__Exercise directions__.
The full text of the records below, minus any pictures, should be given back word for word.

__Given data__.
━━━

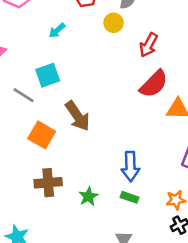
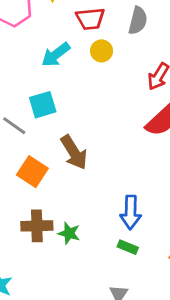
yellow circle: (114, 23) -> (102, 51), moved
cyan arrow: (57, 30) -> (56, 55), size x1.5
green star: (88, 196) -> (69, 233), moved, turned -30

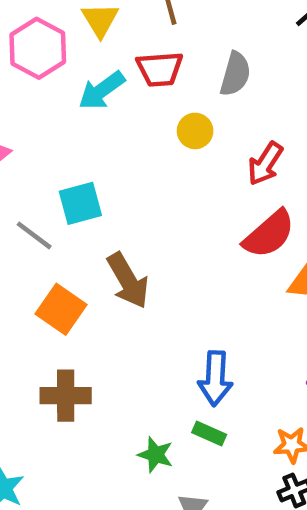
yellow circle: (102, 51) -> (195, 131), moved
cyan arrow: (56, 55) -> (102, 90), moved
green star: (69, 233) -> (156, 455), moved

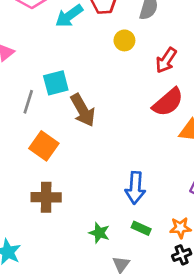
gray line: (34, 235) -> (28, 102), turned 70
brown arrow: (128, 281) -> (83, 110), moved
green rectangle: (209, 433) -> (141, 228), moved

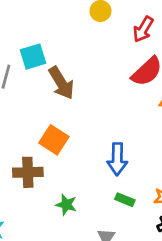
orange square: (44, 146) -> (54, 140), moved
green star: (99, 233) -> (66, 205), moved

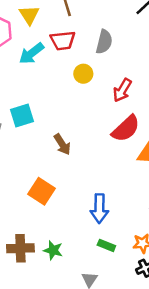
brown arrow: (61, 83) -> (62, 144), moved, size x0.7
brown cross: (28, 172) -> (20, 248), moved

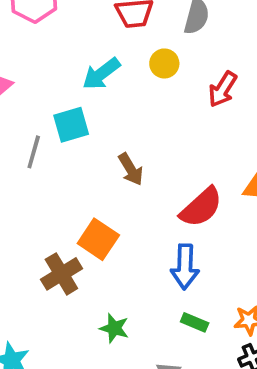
cyan arrow: (31, 53) -> (101, 74), moved
red semicircle: (126, 129) -> (201, 207), moved
brown cross: (20, 248) -> (61, 274), moved, turned -30

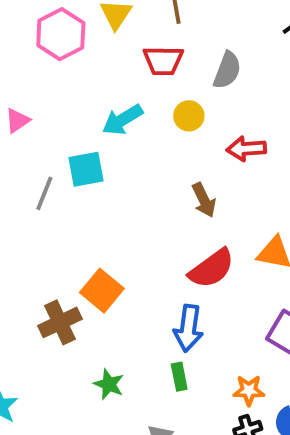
red arrow: (223, 89) -> (246, 149), turned 48
brown arrow: (131, 169) -> (204, 200), moved
green rectangle: (195, 322) -> (179, 377), moved, turned 50

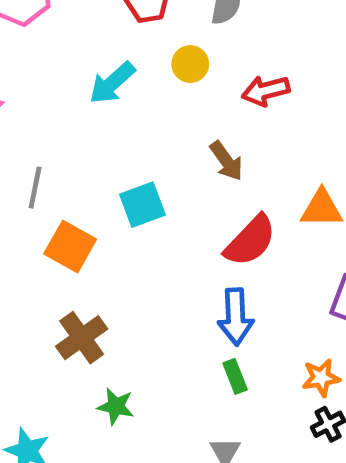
cyan square: (86, 169) -> (142, 205), moved
orange square: (102, 291) -> (70, 247), moved
green star: (109, 384) -> (116, 406), moved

━━━

__Output for this task__.
yellow circle: (114, 23) -> (102, 51), moved
cyan arrow: (57, 30) -> (56, 55), size x1.5
green star: (88, 196) -> (69, 233), moved, turned -30

yellow circle: (102, 51) -> (195, 131), moved
cyan arrow: (56, 55) -> (102, 90), moved
green star: (69, 233) -> (156, 455), moved

gray line: (34, 235) -> (28, 102), turned 70
brown arrow: (128, 281) -> (83, 110), moved
green rectangle: (209, 433) -> (141, 228), moved

orange square: (44, 146) -> (54, 140), moved
green star: (99, 233) -> (66, 205), moved

brown arrow: (61, 83) -> (62, 144), moved, size x0.7
brown cross: (28, 172) -> (20, 248), moved

cyan arrow: (31, 53) -> (101, 74), moved
red semicircle: (126, 129) -> (201, 207), moved
brown cross: (20, 248) -> (61, 274), moved, turned -30

red arrow: (223, 89) -> (246, 149), turned 48
brown arrow: (131, 169) -> (204, 200), moved
green rectangle: (195, 322) -> (179, 377), moved, turned 50

cyan square: (86, 169) -> (142, 205), moved
orange square: (102, 291) -> (70, 247), moved
green star: (109, 384) -> (116, 406), moved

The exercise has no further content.